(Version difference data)
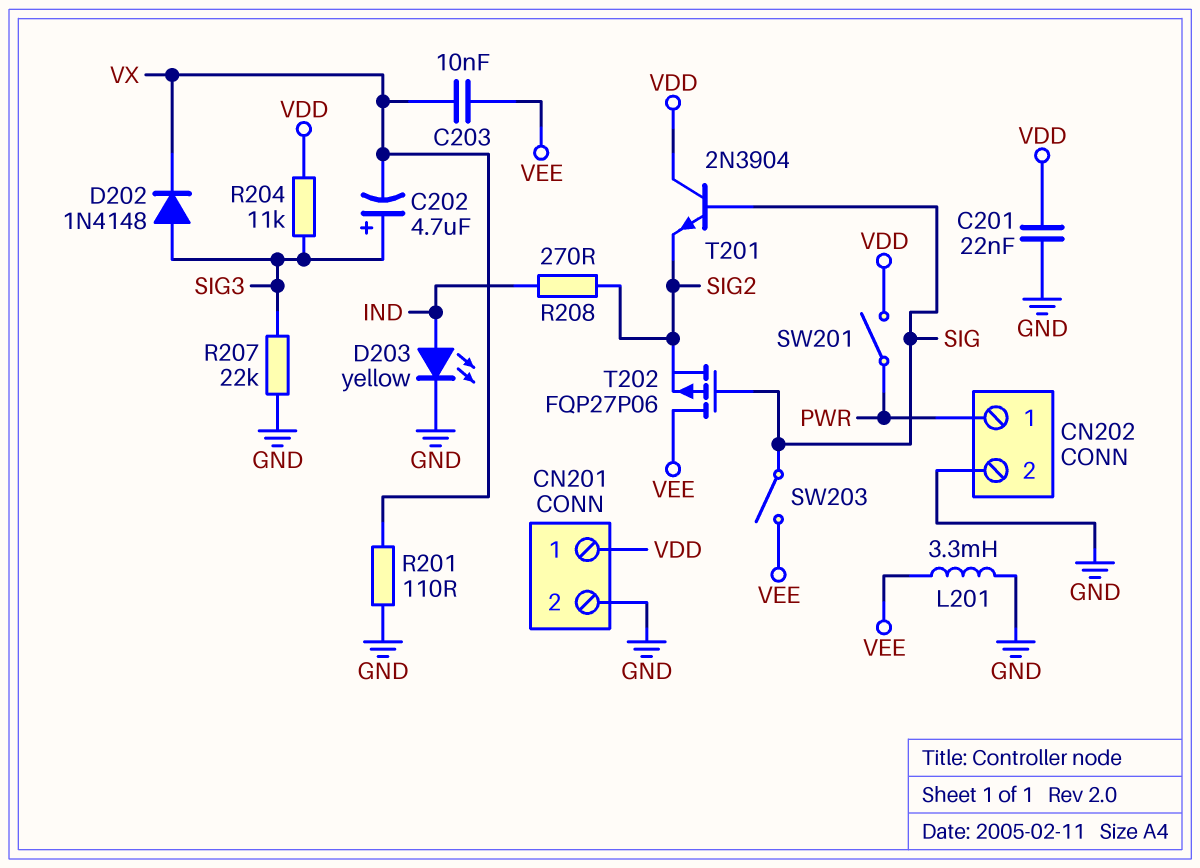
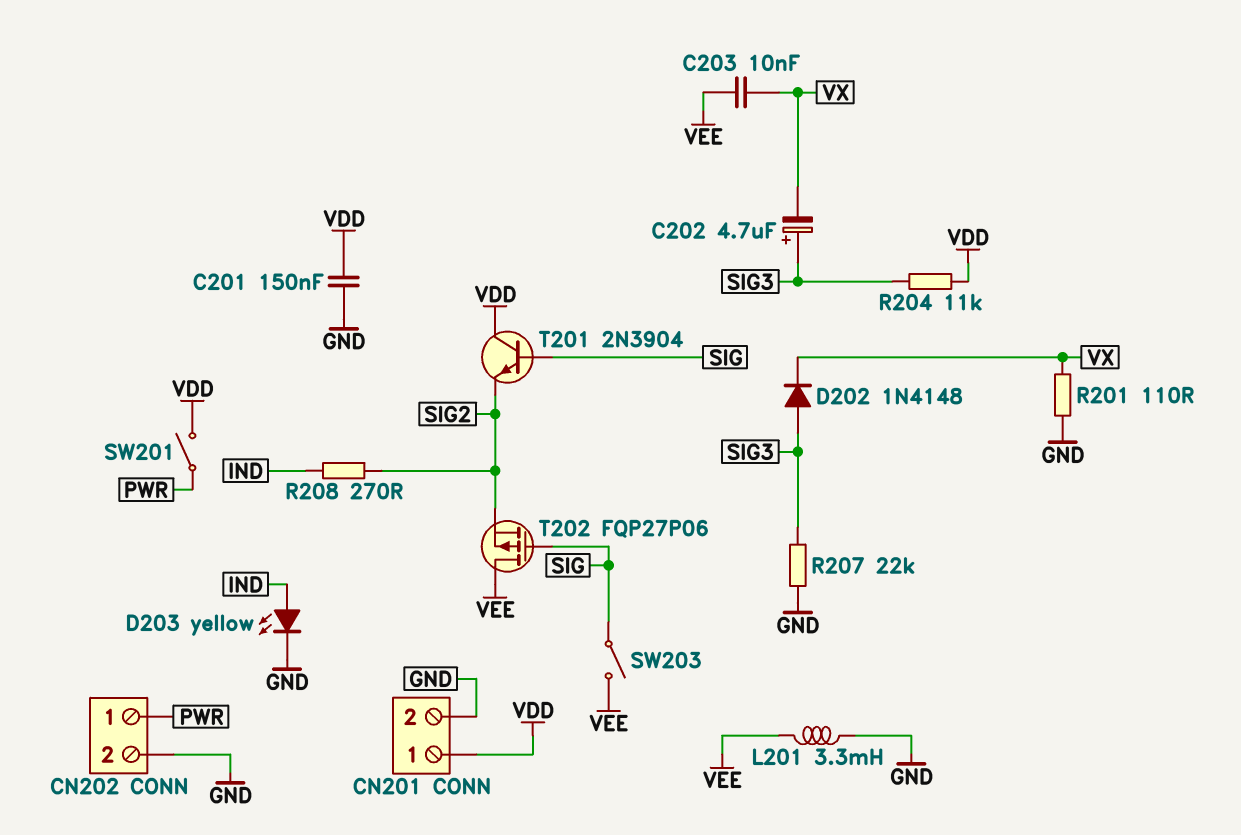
C201: 22nF (GND, VDD) -> 150nF (GND, VDD)

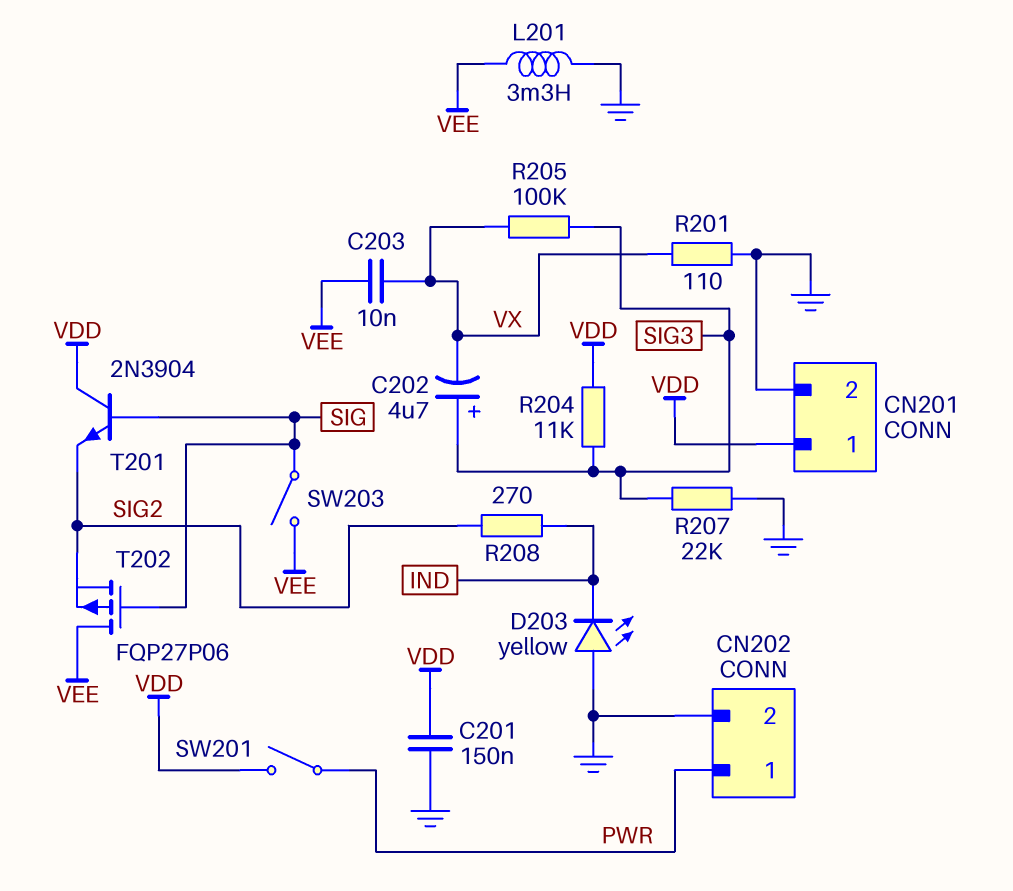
D202: diode 1N4148 (A SIG3, K VX) -> none
D203: LED yellow (A IND, K GND) -> LED yellow (A GND, K IND)
R205: none -> 100k (SIG3, VX)

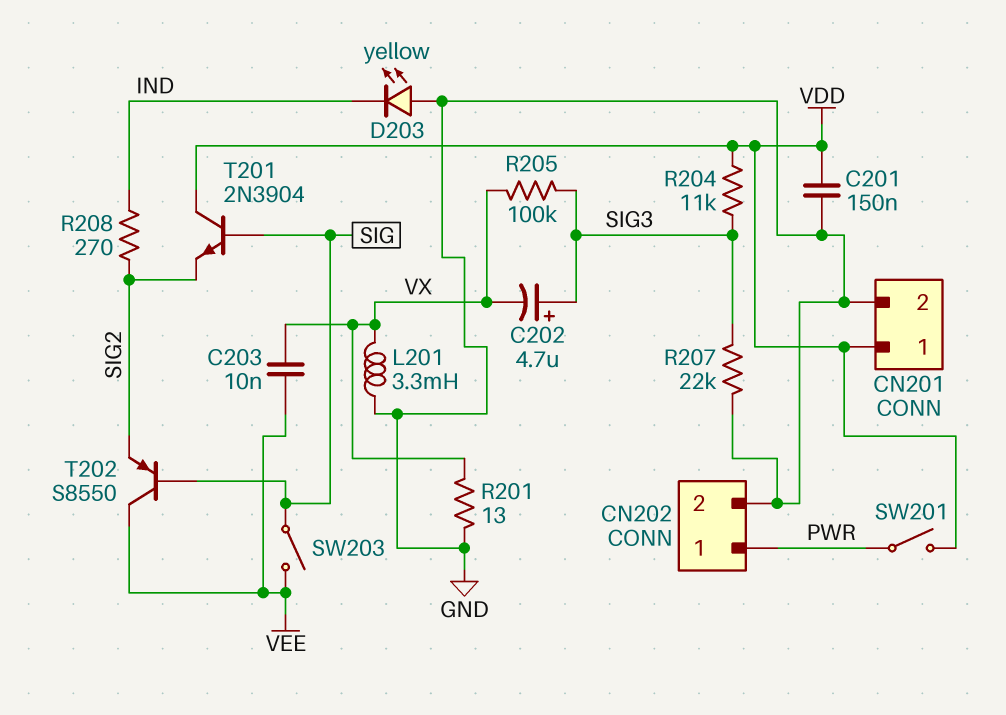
L201: 3.3mH (GND, VEE) -> 3.3mH (GND, VX)
R201: 110 (GND, VX) -> 13 (GND, VX)
T202: PMOS FQP27P06 (G SIG, D VEE, S SIG2) -> PNP S8550 (B SIG, C VEE, E SIG2)

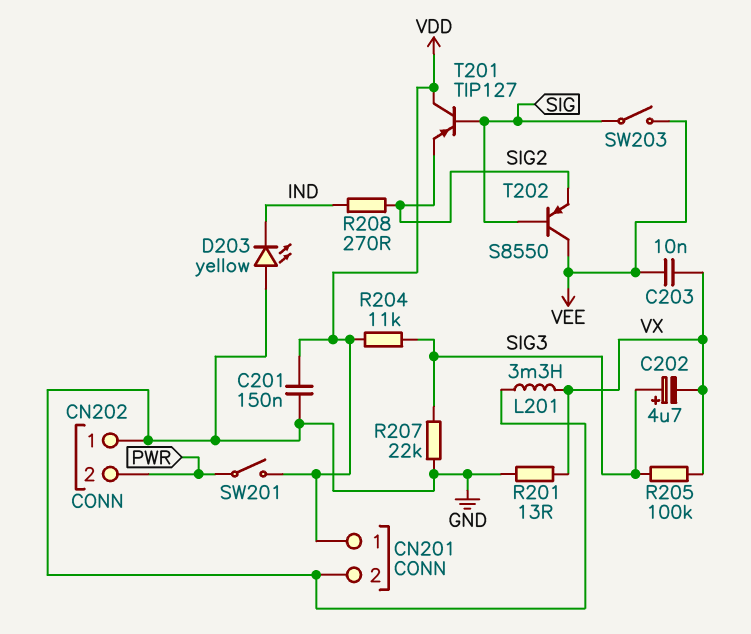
CN202 pin 1: PWR -> GND
CN202 pin 2: GND -> PWR
T201: NPN 2N3904 (B SIG, C VDD, E SIG2) -> PNP TIP127 (B SIG, C VDD, E SIG2)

**Aim of the exercise**
Each record above needs to be retyped exactly, without any pictures.

**Exercise answer**
C201: 22nF (GND, VDD) -> 150nF (GND, VDD)

D202: diode 1N4148 (A SIG3, K VX) -> none
D203: LED yellow (A IND, K GND) -> LED yellow (A GND, K IND)
R205: none -> 100k (SIG3, VX)

L201: 3.3mH (GND, VEE) -> 3.3mH (GND, VX)
R201: 110 (GND, VX) -> 13 (GND, VX)
T202: PMOS FQP27P06 (G SIG, D VEE, S SIG2) -> PNP S8550 (B SIG, C VEE, E SIG2)

CN202 pin 1: PWR -> GND
CN202 pin 2: GND -> PWR
T201: NPN 2N3904 (B SIG, C VDD, E SIG2) -> PNP TIP127 (B SIG, C VDD, E SIG2)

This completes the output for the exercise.